| Written request |
Write out, word for word, the rows from the very first one through the line containing "red diamond: moved 25", including both of those lines.

Rows from a dataset
** Begin **
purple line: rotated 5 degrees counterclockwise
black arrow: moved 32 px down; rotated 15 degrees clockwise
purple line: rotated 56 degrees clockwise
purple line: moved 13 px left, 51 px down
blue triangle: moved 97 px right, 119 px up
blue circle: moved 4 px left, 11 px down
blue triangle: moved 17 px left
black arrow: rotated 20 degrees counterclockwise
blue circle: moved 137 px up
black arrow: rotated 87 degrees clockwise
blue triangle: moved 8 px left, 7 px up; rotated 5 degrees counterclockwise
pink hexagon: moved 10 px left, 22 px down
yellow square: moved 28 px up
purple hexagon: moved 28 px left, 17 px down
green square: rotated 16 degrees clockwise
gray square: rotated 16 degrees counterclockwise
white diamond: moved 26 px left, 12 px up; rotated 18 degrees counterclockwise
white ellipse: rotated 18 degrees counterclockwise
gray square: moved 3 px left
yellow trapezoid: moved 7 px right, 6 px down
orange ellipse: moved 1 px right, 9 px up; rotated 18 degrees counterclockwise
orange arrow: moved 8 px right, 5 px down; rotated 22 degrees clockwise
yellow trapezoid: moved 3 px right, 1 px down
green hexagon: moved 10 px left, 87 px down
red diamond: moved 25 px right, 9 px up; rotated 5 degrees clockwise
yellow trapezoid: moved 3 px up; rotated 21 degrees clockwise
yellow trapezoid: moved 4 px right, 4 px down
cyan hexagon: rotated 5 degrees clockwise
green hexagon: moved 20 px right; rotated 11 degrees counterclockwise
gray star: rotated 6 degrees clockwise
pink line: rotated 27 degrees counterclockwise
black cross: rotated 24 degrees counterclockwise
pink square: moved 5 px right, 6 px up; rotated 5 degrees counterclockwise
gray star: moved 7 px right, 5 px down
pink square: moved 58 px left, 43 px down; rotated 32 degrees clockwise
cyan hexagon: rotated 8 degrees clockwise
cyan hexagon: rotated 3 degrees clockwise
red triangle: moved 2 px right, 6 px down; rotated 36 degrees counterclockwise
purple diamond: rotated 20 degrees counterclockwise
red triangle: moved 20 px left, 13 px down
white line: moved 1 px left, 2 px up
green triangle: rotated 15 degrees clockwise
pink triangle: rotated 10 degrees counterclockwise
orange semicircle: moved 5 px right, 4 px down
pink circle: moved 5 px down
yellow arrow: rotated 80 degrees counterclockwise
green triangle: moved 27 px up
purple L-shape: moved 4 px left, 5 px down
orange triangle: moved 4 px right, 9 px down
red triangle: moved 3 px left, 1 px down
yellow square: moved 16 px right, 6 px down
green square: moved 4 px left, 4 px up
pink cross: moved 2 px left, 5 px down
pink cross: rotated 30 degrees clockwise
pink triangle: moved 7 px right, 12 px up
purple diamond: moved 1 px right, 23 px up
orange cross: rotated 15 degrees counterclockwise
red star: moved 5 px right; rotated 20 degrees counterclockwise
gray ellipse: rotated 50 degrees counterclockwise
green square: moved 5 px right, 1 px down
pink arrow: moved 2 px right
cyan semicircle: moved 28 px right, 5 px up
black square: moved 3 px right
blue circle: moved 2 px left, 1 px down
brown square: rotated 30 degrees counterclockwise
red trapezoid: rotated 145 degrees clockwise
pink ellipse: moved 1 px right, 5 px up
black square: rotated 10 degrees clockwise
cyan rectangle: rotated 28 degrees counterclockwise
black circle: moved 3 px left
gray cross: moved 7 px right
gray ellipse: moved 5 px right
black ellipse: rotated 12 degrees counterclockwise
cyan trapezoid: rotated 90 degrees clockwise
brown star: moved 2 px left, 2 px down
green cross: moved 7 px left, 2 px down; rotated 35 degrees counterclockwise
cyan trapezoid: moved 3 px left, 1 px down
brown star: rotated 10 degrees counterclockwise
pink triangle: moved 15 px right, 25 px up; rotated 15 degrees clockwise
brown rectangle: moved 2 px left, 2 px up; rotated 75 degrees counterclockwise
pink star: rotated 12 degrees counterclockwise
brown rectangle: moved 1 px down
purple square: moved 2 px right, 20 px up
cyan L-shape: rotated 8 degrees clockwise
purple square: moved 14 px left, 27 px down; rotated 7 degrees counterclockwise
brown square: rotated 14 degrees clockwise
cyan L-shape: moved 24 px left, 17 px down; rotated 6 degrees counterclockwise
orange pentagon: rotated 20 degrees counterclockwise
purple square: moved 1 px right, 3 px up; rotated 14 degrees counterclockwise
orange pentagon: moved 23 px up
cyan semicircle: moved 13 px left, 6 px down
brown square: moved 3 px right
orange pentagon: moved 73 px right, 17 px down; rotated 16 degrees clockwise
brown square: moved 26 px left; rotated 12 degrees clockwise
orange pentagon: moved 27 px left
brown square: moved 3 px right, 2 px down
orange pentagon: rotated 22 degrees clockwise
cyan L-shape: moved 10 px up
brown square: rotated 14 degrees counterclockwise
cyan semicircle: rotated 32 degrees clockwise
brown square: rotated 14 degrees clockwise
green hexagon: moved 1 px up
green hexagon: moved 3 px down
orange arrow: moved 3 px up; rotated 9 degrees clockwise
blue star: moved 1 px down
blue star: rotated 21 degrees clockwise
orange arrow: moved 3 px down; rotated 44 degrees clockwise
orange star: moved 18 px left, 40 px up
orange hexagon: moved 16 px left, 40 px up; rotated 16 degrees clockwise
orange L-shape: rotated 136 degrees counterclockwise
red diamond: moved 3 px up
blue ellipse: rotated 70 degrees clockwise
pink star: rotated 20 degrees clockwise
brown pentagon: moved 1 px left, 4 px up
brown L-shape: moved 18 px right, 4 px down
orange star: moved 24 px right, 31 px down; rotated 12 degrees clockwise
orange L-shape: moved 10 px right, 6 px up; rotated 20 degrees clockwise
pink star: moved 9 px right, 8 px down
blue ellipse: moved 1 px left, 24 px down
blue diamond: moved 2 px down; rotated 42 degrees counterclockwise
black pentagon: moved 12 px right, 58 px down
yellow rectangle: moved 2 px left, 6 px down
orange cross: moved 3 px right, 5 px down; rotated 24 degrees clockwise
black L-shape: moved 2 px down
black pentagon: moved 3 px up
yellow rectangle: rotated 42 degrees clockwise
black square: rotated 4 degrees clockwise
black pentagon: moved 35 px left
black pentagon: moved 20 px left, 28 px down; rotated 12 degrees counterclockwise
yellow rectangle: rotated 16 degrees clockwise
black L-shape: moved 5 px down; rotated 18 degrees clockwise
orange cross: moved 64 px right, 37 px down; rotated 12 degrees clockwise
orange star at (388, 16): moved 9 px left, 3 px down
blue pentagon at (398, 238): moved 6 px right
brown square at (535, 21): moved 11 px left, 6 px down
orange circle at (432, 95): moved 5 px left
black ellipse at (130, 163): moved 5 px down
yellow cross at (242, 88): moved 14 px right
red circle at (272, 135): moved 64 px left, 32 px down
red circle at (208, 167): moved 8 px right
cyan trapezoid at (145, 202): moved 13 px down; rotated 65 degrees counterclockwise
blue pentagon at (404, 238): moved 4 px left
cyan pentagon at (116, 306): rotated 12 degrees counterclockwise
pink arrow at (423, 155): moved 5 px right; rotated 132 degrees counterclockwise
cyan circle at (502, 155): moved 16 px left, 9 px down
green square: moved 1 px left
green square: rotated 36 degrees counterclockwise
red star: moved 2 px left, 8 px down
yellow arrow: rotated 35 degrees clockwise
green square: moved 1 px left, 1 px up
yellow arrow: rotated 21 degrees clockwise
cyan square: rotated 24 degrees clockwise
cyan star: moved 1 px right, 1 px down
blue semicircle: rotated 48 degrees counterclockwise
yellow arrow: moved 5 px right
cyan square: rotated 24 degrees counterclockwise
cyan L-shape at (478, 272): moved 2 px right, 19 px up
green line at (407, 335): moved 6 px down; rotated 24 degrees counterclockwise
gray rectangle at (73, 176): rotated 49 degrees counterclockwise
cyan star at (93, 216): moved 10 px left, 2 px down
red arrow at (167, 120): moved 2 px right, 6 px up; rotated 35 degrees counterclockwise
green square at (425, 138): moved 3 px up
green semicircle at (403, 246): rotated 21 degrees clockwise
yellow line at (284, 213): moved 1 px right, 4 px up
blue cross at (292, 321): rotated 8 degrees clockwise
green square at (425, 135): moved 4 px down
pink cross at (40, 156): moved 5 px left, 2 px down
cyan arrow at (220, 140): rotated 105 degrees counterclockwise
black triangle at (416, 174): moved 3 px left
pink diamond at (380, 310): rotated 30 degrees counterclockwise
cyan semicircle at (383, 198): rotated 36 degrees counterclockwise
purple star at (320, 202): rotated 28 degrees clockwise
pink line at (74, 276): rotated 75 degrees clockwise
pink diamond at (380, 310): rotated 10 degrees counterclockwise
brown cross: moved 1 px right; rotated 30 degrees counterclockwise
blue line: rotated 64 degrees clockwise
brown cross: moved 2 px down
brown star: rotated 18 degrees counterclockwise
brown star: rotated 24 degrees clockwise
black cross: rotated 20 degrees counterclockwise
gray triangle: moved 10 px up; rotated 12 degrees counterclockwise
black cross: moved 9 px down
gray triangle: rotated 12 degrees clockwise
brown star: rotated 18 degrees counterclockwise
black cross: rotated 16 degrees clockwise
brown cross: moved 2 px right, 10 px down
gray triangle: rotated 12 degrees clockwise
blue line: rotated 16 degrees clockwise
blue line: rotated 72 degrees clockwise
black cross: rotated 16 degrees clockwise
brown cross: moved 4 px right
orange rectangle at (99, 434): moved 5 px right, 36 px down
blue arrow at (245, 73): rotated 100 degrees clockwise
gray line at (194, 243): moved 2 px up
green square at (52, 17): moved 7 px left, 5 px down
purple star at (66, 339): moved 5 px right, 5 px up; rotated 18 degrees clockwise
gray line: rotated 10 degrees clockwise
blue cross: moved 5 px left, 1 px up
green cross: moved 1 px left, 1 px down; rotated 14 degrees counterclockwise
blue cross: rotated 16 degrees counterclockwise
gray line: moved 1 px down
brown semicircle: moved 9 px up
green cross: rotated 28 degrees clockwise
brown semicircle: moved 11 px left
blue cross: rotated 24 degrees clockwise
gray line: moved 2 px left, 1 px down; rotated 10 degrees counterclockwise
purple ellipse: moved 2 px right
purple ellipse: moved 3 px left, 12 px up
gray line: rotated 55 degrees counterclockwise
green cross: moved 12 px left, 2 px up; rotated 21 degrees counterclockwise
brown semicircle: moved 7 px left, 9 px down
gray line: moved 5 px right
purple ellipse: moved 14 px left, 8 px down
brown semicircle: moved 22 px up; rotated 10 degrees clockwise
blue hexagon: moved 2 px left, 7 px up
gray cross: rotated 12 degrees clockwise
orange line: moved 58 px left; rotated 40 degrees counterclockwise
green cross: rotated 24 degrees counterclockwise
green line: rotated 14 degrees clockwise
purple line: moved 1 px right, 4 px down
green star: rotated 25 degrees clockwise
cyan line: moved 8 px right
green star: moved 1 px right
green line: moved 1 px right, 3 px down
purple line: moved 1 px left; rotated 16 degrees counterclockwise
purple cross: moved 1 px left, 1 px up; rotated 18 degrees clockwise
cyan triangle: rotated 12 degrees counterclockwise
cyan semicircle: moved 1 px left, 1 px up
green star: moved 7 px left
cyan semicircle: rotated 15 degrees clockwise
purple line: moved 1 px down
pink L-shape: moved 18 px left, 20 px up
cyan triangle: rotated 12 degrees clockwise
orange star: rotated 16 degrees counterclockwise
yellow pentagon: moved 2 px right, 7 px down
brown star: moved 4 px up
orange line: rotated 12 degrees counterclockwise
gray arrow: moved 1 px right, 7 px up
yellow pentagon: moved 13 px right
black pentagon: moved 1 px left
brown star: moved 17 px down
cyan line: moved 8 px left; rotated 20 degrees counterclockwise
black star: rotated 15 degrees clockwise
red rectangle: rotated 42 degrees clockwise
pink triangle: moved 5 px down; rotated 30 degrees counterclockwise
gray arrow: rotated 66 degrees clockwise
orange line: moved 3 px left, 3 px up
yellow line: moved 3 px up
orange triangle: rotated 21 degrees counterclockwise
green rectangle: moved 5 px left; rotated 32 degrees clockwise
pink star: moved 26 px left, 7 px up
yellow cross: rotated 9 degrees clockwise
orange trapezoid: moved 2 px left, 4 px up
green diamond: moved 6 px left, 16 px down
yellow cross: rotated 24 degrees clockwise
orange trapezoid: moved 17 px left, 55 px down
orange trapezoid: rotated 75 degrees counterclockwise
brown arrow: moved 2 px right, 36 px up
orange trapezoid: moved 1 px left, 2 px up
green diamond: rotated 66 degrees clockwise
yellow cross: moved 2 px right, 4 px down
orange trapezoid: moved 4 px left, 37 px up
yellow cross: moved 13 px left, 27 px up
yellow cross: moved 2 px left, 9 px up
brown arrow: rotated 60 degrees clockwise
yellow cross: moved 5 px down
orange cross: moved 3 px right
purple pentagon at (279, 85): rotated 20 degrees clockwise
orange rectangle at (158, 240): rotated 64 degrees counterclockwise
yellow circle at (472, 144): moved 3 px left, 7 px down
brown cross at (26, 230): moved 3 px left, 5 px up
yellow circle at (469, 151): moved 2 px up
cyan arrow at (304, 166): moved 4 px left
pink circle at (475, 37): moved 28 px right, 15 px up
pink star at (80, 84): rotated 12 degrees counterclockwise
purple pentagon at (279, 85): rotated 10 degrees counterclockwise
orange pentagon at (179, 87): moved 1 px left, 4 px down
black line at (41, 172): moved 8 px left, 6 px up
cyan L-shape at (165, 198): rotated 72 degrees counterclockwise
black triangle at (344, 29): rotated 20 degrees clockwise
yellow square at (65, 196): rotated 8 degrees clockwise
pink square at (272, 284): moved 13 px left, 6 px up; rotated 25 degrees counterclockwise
** End **
| Response for this exercise |
purple line: rotated 5 degrees counterclockwise
black arrow: moved 32 px down; rotated 15 degrees clockwise
purple line: rotated 56 degrees clockwise
purple line: moved 13 px left, 51 px down
blue triangle: moved 97 px right, 119 px up
blue circle: moved 4 px left, 11 px down
blue triangle: moved 17 px left
black arrow: rotated 20 degrees counterclockwise
blue circle: moved 137 px up
black arrow: rotated 87 degrees clockwise
blue triangle: moved 8 px left, 7 px up; rotated 5 degrees counterclockwise
pink hexagon: moved 10 px left, 22 px down
yellow square: moved 28 px up
purple hexagon: moved 28 px left, 17 px down
green square: rotated 16 degrees clockwise
gray square: rotated 16 degrees counterclockwise
white diamond: moved 26 px left, 12 px up; rotated 18 degrees counterclockwise
white ellipse: rotated 18 degrees counterclockwise
gray square: moved 3 px left
yellow trapezoid: moved 7 px right, 6 px down
orange ellipse: moved 1 px right, 9 px up; rotated 18 degrees counterclockwise
orange arrow: moved 8 px right, 5 px down; rotated 22 degrees clockwise
yellow trapezoid: moved 3 px right, 1 px down
green hexagon: moved 10 px left, 87 px down
red diamond: moved 25 px right, 9 px up; rotated 5 degrees clockwise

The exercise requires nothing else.